**Problem requirements:** Pull out every line of the rows below that contains the word "track", matching case exactly, and copy each one in full.

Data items

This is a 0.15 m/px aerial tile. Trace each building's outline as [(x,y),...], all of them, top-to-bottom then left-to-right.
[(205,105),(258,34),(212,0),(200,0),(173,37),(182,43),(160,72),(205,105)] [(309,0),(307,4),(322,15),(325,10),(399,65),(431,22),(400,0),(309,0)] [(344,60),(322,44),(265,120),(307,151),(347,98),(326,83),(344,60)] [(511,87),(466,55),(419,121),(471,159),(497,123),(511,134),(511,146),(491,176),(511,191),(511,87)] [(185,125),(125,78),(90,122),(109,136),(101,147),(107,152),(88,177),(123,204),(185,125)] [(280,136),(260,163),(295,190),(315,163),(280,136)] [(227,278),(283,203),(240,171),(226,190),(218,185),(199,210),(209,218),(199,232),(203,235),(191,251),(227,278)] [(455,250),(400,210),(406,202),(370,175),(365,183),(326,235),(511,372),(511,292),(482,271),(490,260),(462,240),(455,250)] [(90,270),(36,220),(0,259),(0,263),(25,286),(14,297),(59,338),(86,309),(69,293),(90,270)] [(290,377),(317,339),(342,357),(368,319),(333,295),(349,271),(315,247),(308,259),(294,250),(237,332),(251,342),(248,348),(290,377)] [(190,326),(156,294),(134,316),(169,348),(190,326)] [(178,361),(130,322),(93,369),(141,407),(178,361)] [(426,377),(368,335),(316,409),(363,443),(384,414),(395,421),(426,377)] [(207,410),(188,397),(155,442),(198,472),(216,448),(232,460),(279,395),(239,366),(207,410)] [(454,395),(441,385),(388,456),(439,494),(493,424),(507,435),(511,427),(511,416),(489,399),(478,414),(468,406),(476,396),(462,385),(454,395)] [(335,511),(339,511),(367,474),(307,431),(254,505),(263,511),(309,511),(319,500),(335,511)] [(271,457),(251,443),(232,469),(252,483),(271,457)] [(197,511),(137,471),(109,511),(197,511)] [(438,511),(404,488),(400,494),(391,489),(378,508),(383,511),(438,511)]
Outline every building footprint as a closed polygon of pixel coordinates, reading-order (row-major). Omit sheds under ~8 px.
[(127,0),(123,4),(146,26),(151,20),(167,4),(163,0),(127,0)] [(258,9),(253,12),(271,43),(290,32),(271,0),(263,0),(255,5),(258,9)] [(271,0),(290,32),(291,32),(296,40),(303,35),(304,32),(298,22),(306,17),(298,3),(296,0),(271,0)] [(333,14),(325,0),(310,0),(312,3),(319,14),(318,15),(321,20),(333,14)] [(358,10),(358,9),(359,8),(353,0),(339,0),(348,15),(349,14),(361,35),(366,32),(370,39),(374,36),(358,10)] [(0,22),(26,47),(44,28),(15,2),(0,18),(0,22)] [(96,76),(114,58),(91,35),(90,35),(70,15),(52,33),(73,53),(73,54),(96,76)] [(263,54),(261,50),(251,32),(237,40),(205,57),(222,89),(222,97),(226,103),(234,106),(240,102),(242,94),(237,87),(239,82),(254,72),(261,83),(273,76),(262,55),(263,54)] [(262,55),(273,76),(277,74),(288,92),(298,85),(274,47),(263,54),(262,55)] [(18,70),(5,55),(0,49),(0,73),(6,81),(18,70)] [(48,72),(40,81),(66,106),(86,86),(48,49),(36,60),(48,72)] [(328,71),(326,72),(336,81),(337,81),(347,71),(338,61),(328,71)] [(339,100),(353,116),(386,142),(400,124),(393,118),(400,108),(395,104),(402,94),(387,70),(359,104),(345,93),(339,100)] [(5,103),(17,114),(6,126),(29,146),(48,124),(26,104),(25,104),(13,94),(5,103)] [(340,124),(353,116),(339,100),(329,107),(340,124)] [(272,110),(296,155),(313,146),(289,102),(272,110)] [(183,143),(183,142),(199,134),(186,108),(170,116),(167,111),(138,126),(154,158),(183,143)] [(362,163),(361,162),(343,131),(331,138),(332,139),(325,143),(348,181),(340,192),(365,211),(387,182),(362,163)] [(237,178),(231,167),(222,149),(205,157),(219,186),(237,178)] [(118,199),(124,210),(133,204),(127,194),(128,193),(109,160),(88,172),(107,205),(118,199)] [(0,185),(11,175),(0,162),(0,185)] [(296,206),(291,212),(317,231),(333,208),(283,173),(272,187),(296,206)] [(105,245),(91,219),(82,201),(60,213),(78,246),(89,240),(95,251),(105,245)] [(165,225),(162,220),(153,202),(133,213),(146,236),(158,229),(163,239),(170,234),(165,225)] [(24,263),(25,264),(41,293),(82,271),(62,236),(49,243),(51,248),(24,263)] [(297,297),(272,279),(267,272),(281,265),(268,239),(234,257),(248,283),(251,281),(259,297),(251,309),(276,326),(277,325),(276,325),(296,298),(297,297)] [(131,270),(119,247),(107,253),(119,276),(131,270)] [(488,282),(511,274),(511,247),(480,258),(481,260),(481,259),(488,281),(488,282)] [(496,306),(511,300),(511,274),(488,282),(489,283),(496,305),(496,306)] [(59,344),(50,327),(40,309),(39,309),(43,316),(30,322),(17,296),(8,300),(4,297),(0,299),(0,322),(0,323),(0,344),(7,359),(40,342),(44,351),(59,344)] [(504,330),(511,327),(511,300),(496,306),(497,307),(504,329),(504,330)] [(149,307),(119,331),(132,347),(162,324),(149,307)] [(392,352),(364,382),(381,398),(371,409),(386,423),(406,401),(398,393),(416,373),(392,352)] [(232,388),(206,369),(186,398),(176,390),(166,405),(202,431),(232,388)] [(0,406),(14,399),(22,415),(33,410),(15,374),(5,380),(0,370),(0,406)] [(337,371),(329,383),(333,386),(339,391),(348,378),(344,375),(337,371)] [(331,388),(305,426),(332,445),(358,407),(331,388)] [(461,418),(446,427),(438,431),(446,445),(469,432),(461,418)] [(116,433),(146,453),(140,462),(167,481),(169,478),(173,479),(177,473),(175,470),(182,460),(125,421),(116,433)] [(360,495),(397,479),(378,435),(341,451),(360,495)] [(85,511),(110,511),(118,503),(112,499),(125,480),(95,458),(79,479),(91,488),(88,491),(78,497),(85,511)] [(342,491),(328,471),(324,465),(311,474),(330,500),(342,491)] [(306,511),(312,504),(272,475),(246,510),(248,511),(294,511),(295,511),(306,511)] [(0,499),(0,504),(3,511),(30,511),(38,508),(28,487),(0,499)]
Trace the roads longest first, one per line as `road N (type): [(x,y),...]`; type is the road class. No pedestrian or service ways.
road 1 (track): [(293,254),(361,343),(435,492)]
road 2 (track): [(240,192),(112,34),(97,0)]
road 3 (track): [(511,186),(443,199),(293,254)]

**Problem solution:**
road 1 (track): [(293,254),(361,343),(435,492)]
road 2 (track): [(240,192),(112,34),(97,0)]
road 3 (track): [(511,186),(443,199),(293,254)]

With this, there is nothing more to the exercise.